[Object transformation records]
=== Begin Enclosure ===

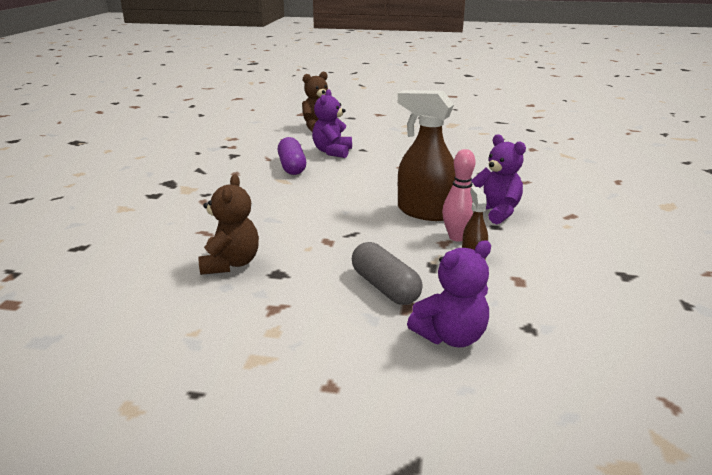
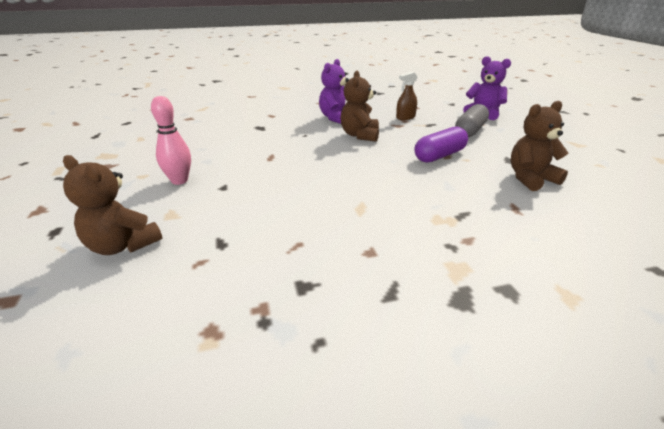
camera: 115 degrees left, 5 degrees up
(292, 166) = (314, 216): purple capsule -> purple capsule (439, 155)
(332, 152) = (243, 203): purple teddy bear -> none
(425, 212) = (360, 135): brown spray bottle -> brown teddy bear
(457, 237) = (386, 123): pink bowling pin -> pink bowling pin (179, 181)

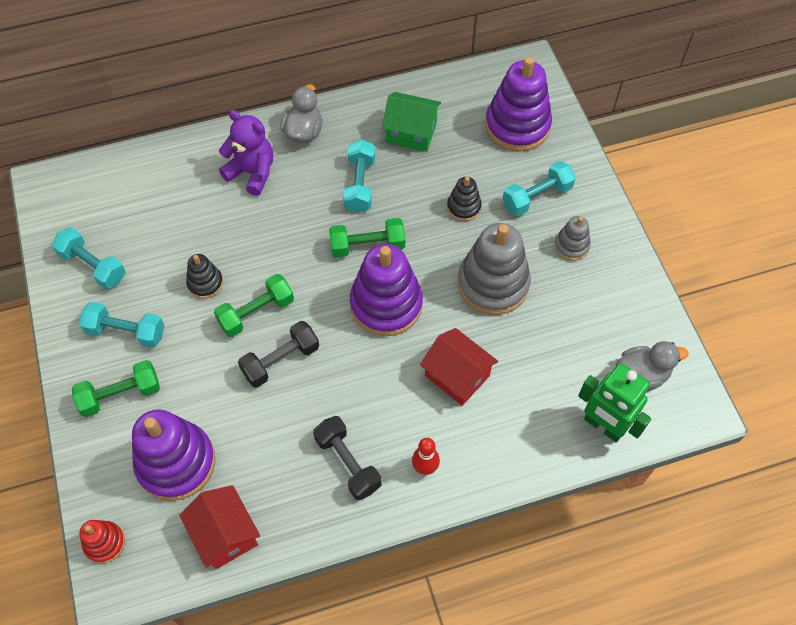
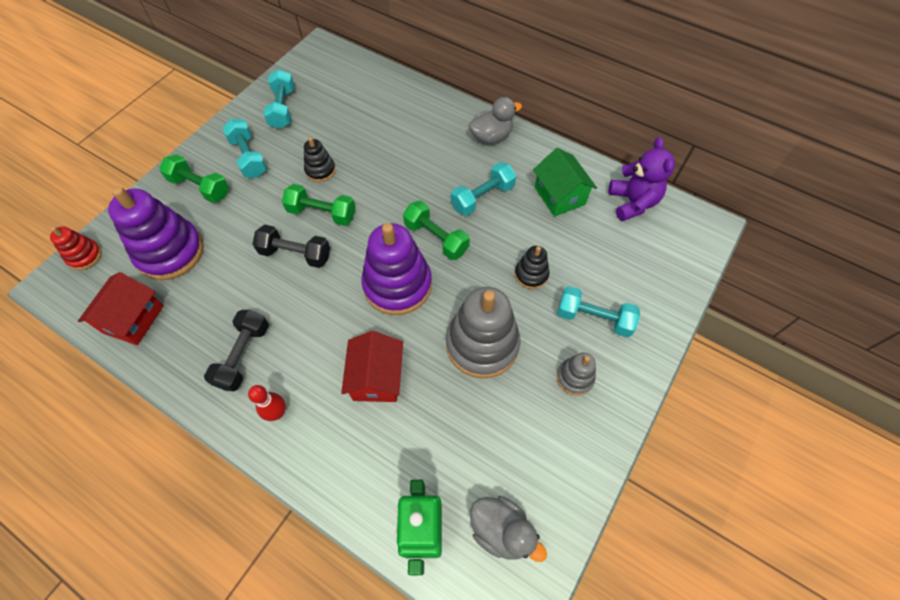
camera: 50 degrees right, 0 degrees up
(252, 172) = (429, 133): purple teddy bear -> purple teddy bear (632, 202)
(517, 126) = (643, 257): purple stacking toy -> none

=== End Enclosure ===

Repeat each line word for word, from the one with "(425, 212) = (360, 135): brown" down to the last line of the data, and keep the pictures out of it.

WRITTEN SOLUTION:
(425, 212) = (360, 135): brown spray bottle -> brown teddy bear
(457, 237) = (386, 123): pink bowling pin -> pink bowling pin (179, 181)

camera: 50 degrees right, 0 degrees up
(252, 172) = (429, 133): purple teddy bear -> purple teddy bear (632, 202)
(517, 126) = (643, 257): purple stacking toy -> none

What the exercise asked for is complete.